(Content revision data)
»»
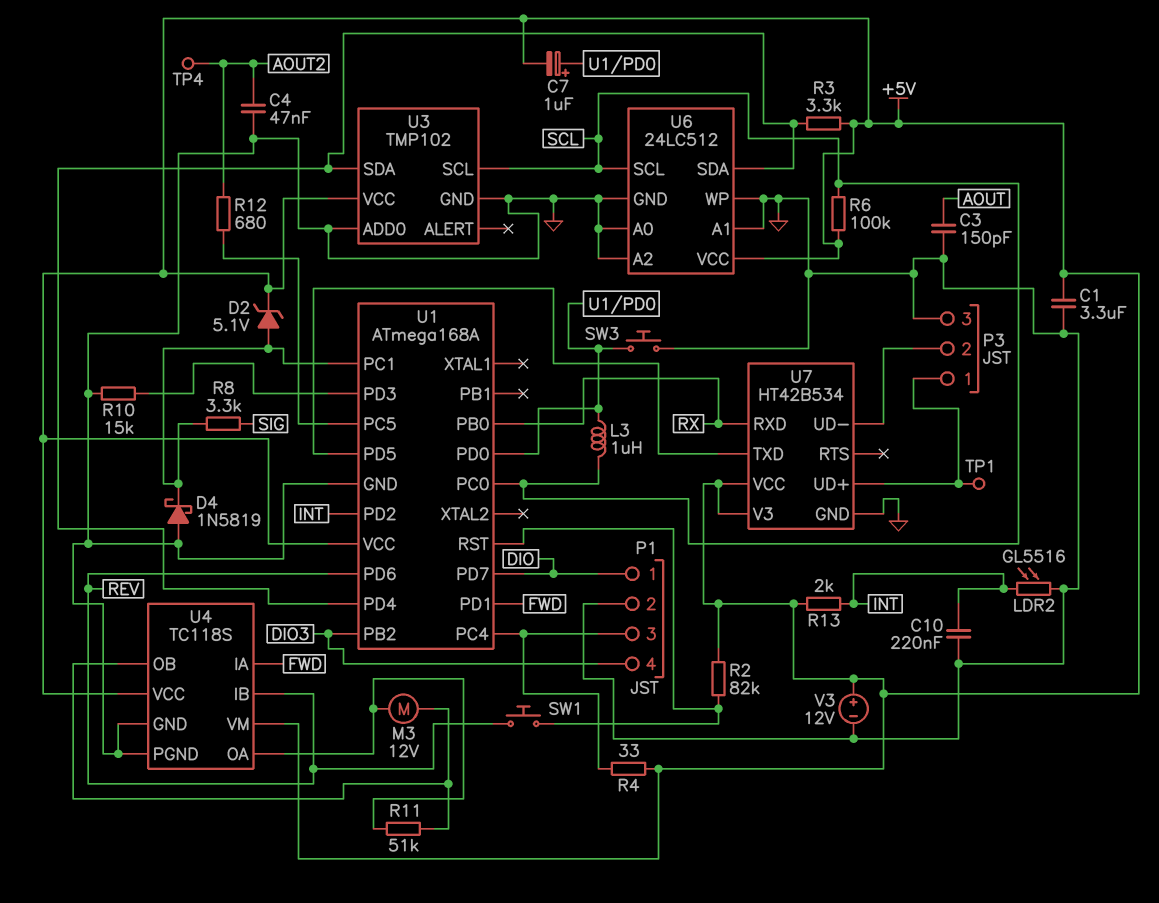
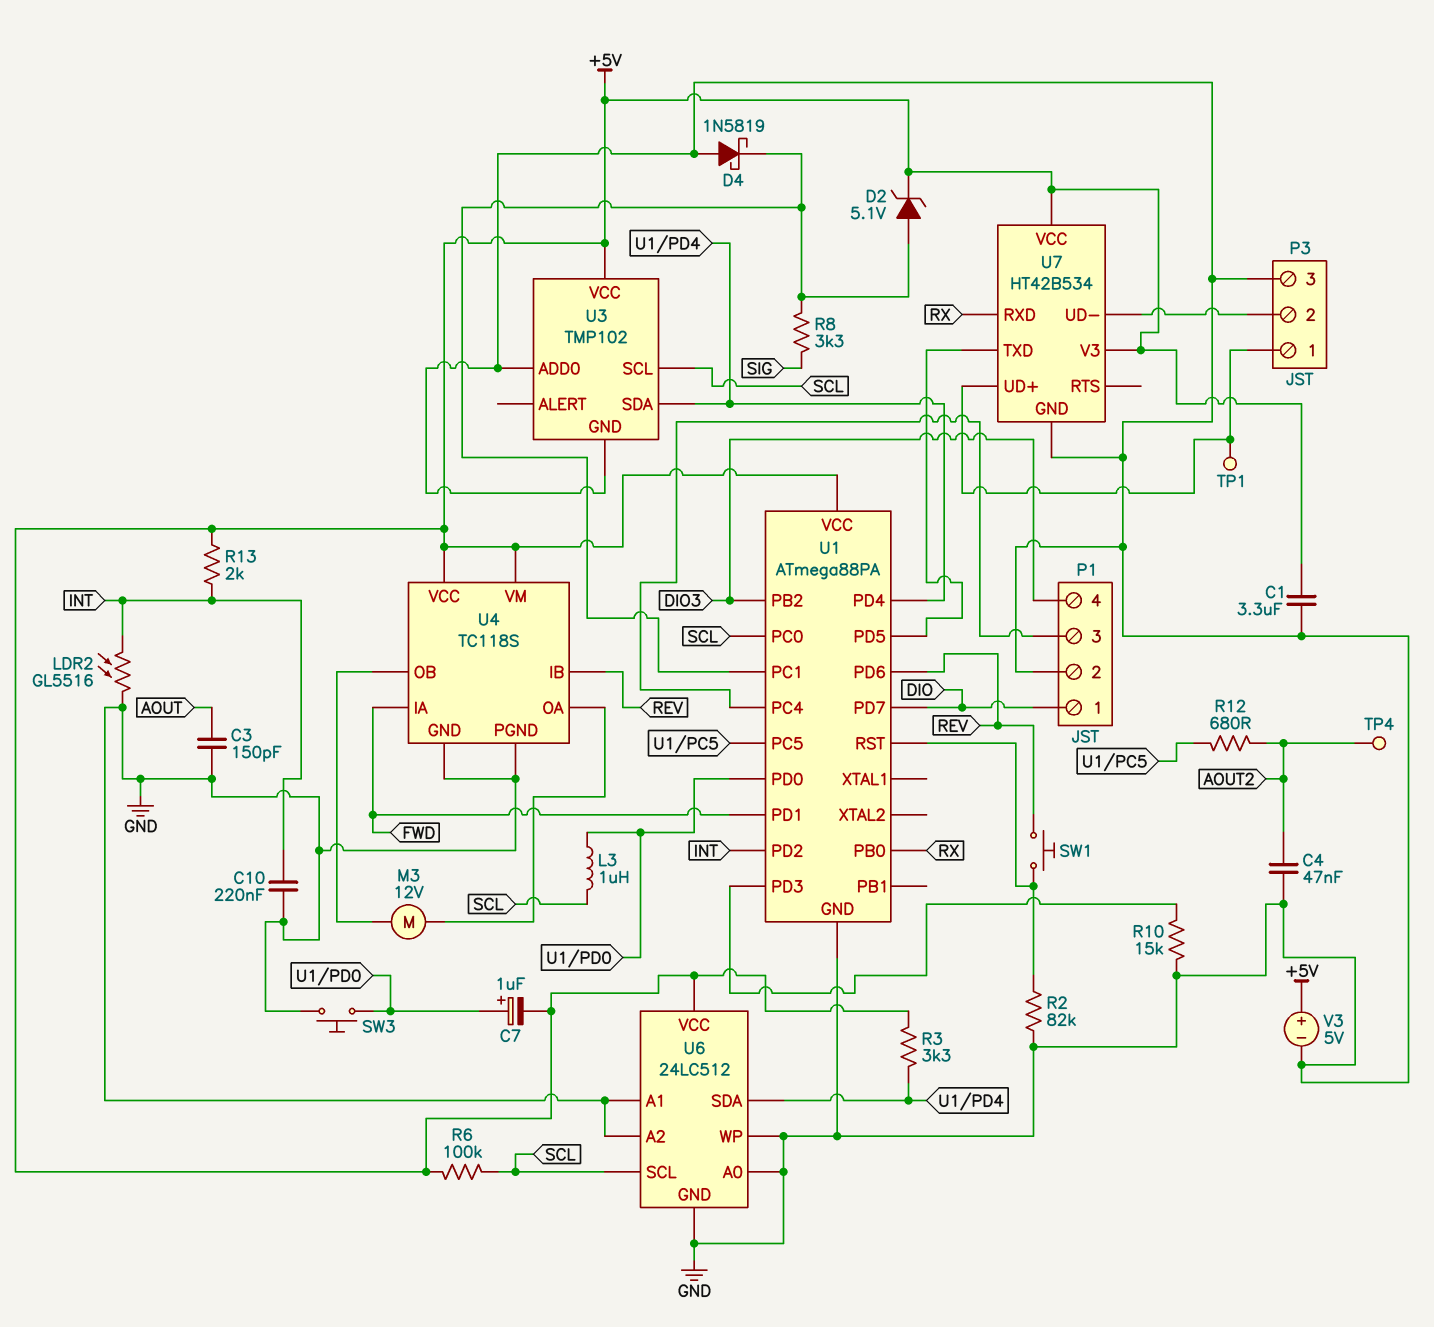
R2: 82k (+5V, U1/RST) -> 82k (GND, U1/RST)
R4: 33 (+5V, P1/3) -> none
R11: 51k (U4/OA, U4/OB) -> none
U1: ATmega168A -> ATmega88PA
V3: 12V (plus +5V, minus GND) -> 5V (plus +5V, minus GND)

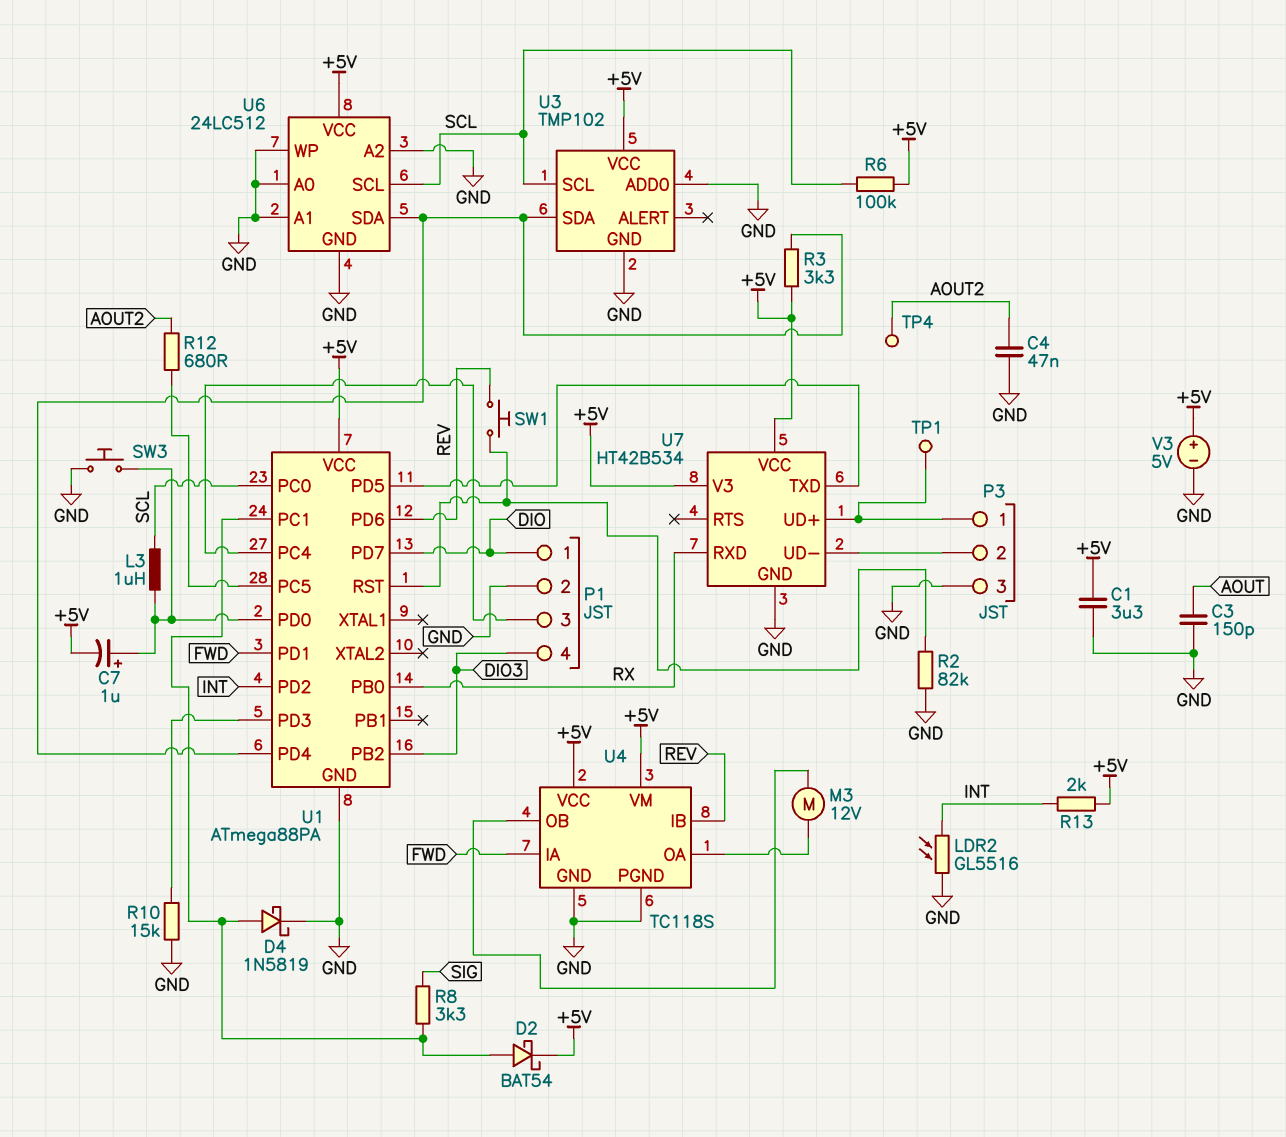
C10: 220nF (GND, INT) -> none
D2: zener 5.1V (A U1/PC1, K +5V) -> schottky BAT54 (A U1/PC1, K +5V)
D4: schottky 1N5819 (A GND, K U1/PC1) -> schottky 1N5819 (A U1/PC1, K GND)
««
What you are asked to do:
Leaving out any images, restate every record word for word.

Written response:
R2: 82k (+5V, U1/RST) -> 82k (GND, U1/RST)
R4: 33 (+5V, P1/3) -> none
R11: 51k (U4/OA, U4/OB) -> none
U1: ATmega168A -> ATmega88PA
V3: 12V (plus +5V, minus GND) -> 5V (plus +5V, minus GND)

C10: 220nF (GND, INT) -> none
D2: zener 5.1V (A U1/PC1, K +5V) -> schottky BAT54 (A U1/PC1, K +5V)
D4: schottky 1N5819 (A GND, K U1/PC1) -> schottky 1N5819 (A U1/PC1, K GND)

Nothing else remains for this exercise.